*** Opening EXERCISE MATERIAL ***

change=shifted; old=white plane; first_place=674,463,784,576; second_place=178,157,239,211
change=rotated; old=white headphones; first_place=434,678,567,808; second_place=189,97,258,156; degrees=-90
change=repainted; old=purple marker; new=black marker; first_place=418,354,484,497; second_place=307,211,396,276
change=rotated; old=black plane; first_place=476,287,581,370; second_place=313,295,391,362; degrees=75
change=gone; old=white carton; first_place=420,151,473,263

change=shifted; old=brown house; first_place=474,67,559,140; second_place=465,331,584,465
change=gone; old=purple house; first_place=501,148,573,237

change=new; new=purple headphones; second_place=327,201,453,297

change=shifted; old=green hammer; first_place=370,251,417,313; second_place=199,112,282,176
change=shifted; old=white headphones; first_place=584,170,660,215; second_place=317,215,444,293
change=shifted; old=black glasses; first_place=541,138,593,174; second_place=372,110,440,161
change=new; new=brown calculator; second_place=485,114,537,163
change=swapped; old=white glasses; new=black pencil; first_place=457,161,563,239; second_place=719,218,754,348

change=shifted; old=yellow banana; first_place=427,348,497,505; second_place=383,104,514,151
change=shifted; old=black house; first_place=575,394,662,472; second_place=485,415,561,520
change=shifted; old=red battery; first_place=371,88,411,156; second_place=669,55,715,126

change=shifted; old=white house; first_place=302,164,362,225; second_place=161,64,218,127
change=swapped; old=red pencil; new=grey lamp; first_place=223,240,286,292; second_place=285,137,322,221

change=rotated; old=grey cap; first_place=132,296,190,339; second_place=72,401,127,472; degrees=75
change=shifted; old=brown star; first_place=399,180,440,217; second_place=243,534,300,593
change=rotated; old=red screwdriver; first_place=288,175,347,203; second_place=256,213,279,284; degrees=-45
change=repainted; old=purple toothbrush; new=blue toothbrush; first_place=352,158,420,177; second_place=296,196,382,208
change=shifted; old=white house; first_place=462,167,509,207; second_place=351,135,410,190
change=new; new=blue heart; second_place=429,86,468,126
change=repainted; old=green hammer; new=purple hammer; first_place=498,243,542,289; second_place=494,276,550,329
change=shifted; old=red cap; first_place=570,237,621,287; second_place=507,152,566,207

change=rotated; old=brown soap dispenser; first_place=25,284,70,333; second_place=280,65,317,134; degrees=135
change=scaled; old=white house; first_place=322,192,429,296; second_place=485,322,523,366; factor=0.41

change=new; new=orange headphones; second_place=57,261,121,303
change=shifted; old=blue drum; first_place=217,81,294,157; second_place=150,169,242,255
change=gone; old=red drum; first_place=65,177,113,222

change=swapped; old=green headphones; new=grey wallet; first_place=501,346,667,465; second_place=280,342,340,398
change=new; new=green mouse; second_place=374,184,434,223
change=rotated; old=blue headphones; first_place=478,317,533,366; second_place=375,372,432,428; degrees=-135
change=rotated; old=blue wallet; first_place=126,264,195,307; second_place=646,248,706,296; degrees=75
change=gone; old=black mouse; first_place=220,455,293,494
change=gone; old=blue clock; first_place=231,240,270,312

*** Closing EXERCISE MATERIAL ***

### YOUR OBJECTIVE
Write the data out again. Match it word for word.

### ANSWER AREA
change=shifted; old=white plane; first_place=674,463,784,576; second_place=178,157,239,211
change=rotated; old=white headphones; first_place=434,678,567,808; second_place=189,97,258,156; degrees=-90
change=repainted; old=purple marker; new=black marker; first_place=418,354,484,497; second_place=307,211,396,276
change=rotated; old=black plane; first_place=476,287,581,370; second_place=313,295,391,362; degrees=75
change=gone; old=white carton; first_place=420,151,473,263

change=shifted; old=brown house; first_place=474,67,559,140; second_place=465,331,584,465
change=gone; old=purple house; first_place=501,148,573,237

change=new; new=purple headphones; second_place=327,201,453,297

change=shifted; old=green hammer; first_place=370,251,417,313; second_place=199,112,282,176
change=shifted; old=white headphones; first_place=584,170,660,215; second_place=317,215,444,293
change=shifted; old=black glasses; first_place=541,138,593,174; second_place=372,110,440,161
change=new; new=brown calculator; second_place=485,114,537,163
change=swapped; old=white glasses; new=black pencil; first_place=457,161,563,239; second_place=719,218,754,348

change=shifted; old=yellow banana; first_place=427,348,497,505; second_place=383,104,514,151
change=shifted; old=black house; first_place=575,394,662,472; second_place=485,415,561,520
change=shifted; old=red battery; first_place=371,88,411,156; second_place=669,55,715,126

change=shifted; old=white house; first_place=302,164,362,225; second_place=161,64,218,127
change=swapped; old=red pencil; new=grey lamp; first_place=223,240,286,292; second_place=285,137,322,221

change=rotated; old=grey cap; first_place=132,296,190,339; second_place=72,401,127,472; degrees=75
change=shifted; old=brown star; first_place=399,180,440,217; second_place=243,534,300,593
change=rotated; old=red screwdriver; first_place=288,175,347,203; second_place=256,213,279,284; degrees=-45
change=repainted; old=purple toothbrush; new=blue toothbrush; first_place=352,158,420,177; second_place=296,196,382,208
change=shifted; old=white house; first_place=462,167,509,207; second_place=351,135,410,190
change=new; new=blue heart; second_place=429,86,468,126
change=repainted; old=green hammer; new=purple hammer; first_place=498,243,542,289; second_place=494,276,550,329
change=shifted; old=red cap; first_place=570,237,621,287; second_place=507,152,566,207

change=rotated; old=brown soap dispenser; first_place=25,284,70,333; second_place=280,65,317,134; degrees=135
change=scaled; old=white house; first_place=322,192,429,296; second_place=485,322,523,366; factor=0.41

change=new; new=orange headphones; second_place=57,261,121,303
change=shifted; old=blue drum; first_place=217,81,294,157; second_place=150,169,242,255
change=gone; old=red drum; first_place=65,177,113,222

change=swapped; old=green headphones; new=grey wallet; first_place=501,346,667,465; second_place=280,342,340,398
change=new; new=green mouse; second_place=374,184,434,223
change=rotated; old=blue headphones; first_place=478,317,533,366; second_place=375,372,432,428; degrees=-135
change=rotated; old=blue wallet; first_place=126,264,195,307; second_place=646,248,706,296; degrees=75
change=gone; old=black mouse; first_place=220,455,293,494
change=gone; old=blue clock; first_place=231,240,270,312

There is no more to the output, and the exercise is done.